== Segment start ==

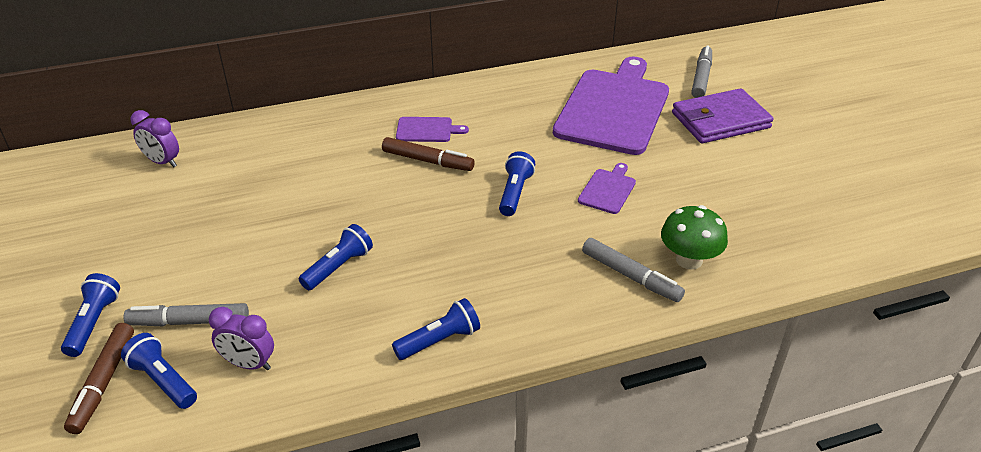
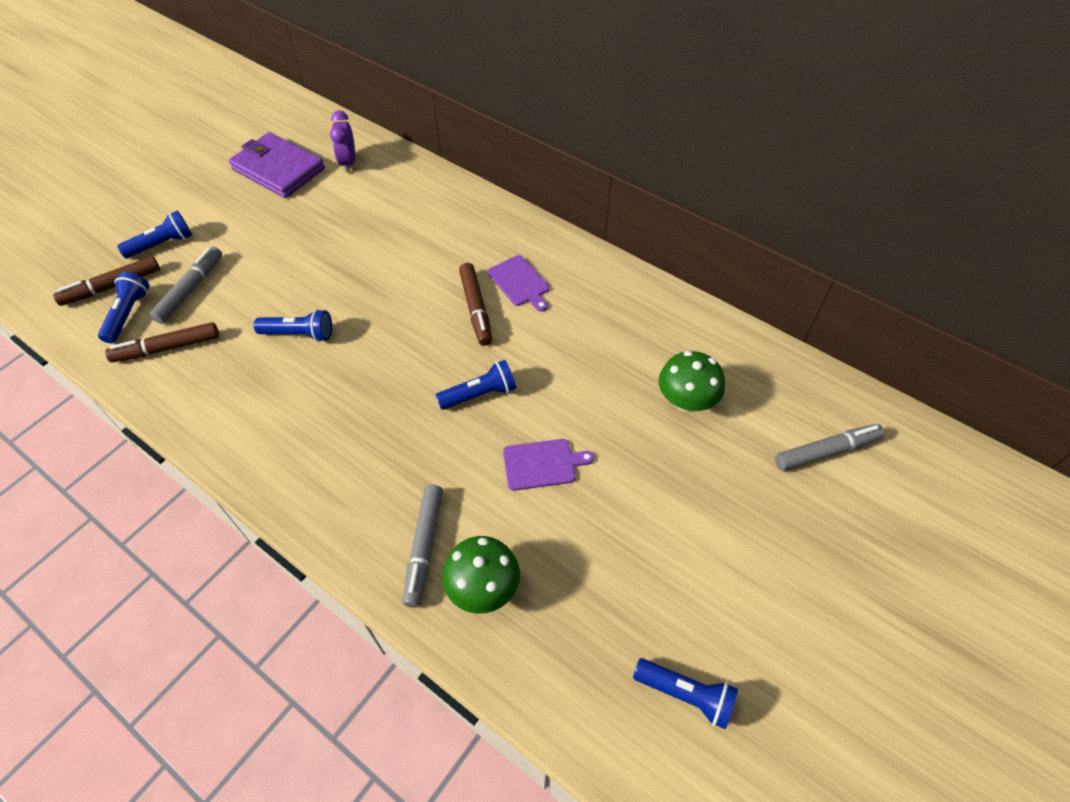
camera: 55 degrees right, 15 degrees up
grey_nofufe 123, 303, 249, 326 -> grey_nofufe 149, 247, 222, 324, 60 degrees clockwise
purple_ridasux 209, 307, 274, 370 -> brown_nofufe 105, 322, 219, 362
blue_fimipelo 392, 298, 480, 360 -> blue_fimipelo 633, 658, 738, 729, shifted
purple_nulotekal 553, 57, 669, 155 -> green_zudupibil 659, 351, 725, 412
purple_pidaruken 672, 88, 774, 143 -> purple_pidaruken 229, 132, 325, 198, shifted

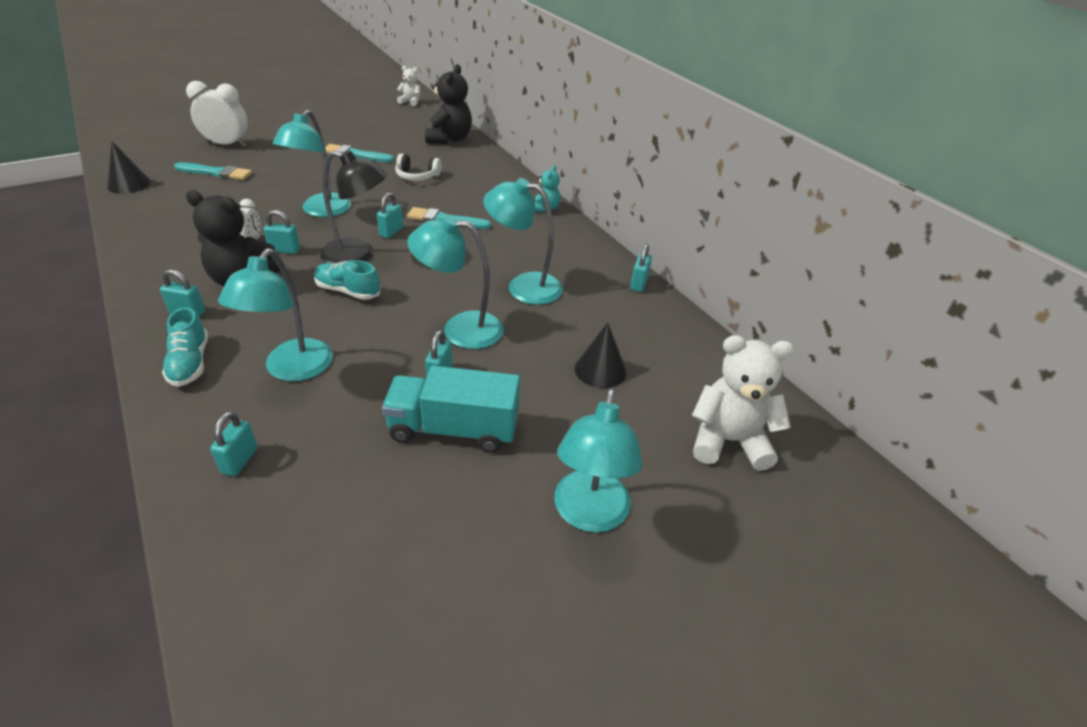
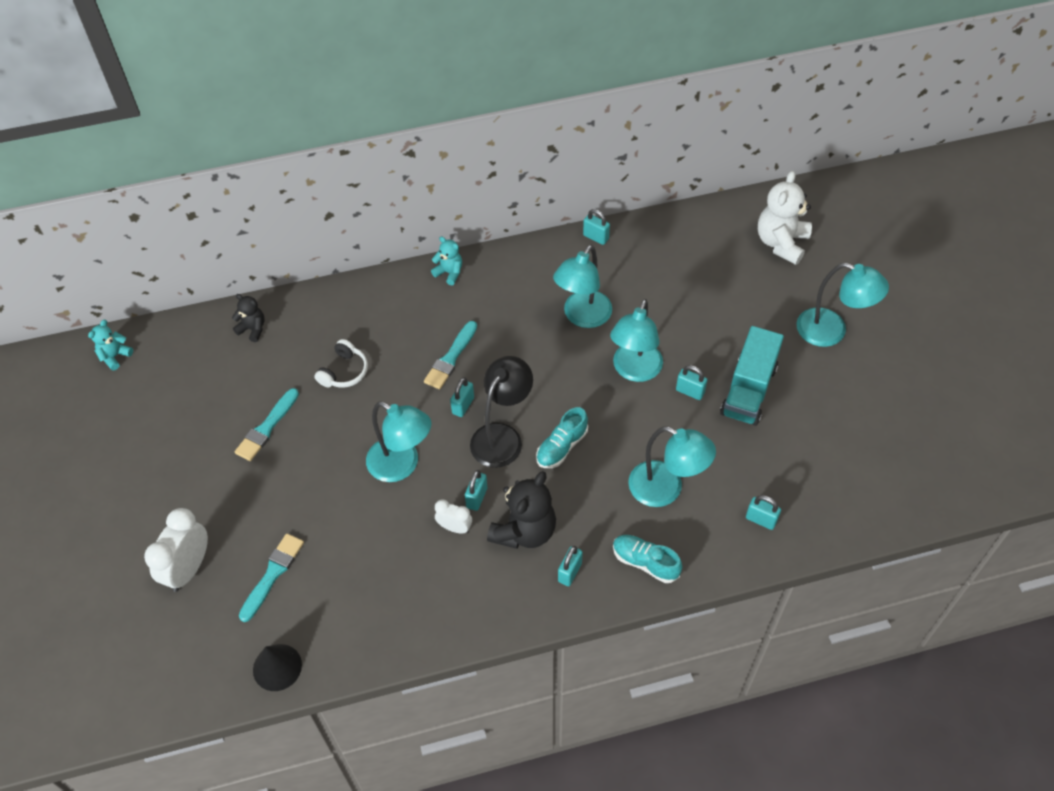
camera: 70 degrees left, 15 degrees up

== Segment end ==
== Segment start ==

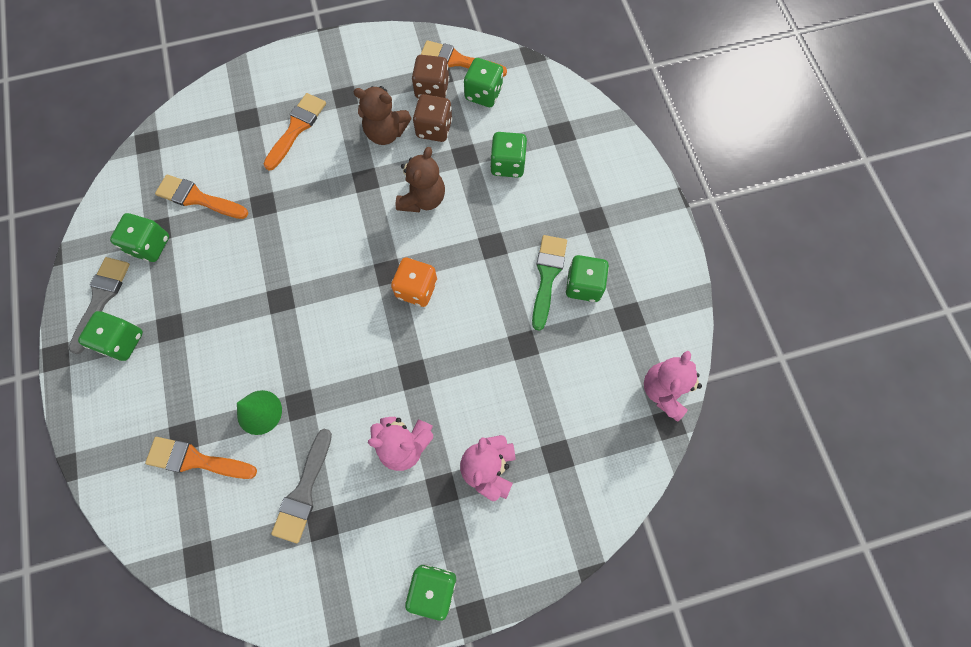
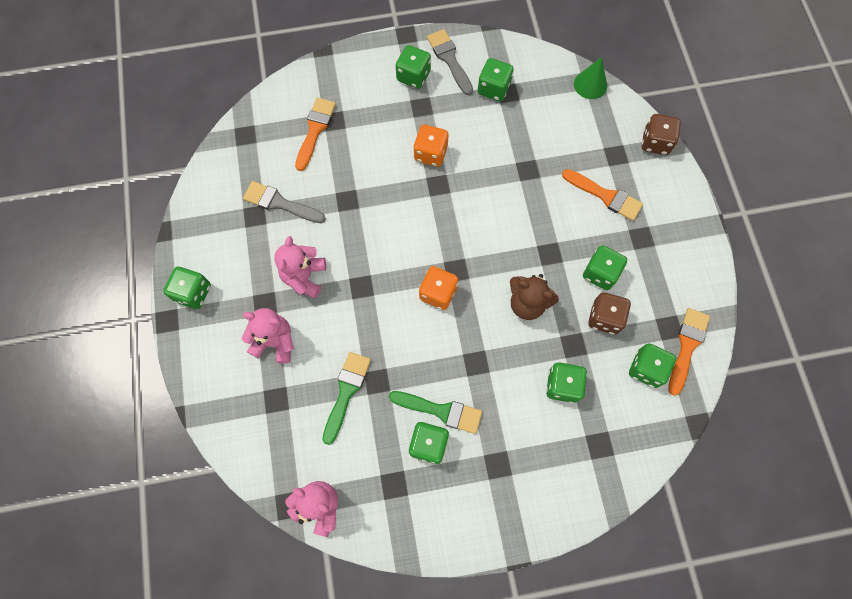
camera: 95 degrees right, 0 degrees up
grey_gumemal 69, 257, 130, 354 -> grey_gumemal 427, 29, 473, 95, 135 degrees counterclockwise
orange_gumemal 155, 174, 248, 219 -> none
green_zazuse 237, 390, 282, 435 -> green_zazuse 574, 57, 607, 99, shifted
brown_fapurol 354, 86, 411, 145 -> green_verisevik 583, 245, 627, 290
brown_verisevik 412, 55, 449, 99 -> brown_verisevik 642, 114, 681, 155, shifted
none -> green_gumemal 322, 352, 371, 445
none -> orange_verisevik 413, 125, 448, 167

== Segment end ==
== Segment start ==

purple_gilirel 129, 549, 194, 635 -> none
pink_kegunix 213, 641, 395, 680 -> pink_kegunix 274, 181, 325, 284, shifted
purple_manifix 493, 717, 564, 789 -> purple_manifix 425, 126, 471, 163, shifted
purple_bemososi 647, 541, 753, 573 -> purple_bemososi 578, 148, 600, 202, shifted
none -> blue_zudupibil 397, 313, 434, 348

== Segment end ==

**ACTIVITY**
Starting with the line that holds "camera: 55 degrees right, 15 degrees up" and ending with the line that holds "blue_fimipelo 392, 298, 480, 360", retype every line in the data above exactly, and nothing else.

**TASK SOLUTION**
camera: 55 degrees right, 15 degrees up
grey_nofufe 123, 303, 249, 326 -> grey_nofufe 149, 247, 222, 324, 60 degrees clockwise
purple_ridasux 209, 307, 274, 370 -> brown_nofufe 105, 322, 219, 362
blue_fimipelo 392, 298, 480, 360 -> blue_fimipelo 633, 658, 738, 729, shifted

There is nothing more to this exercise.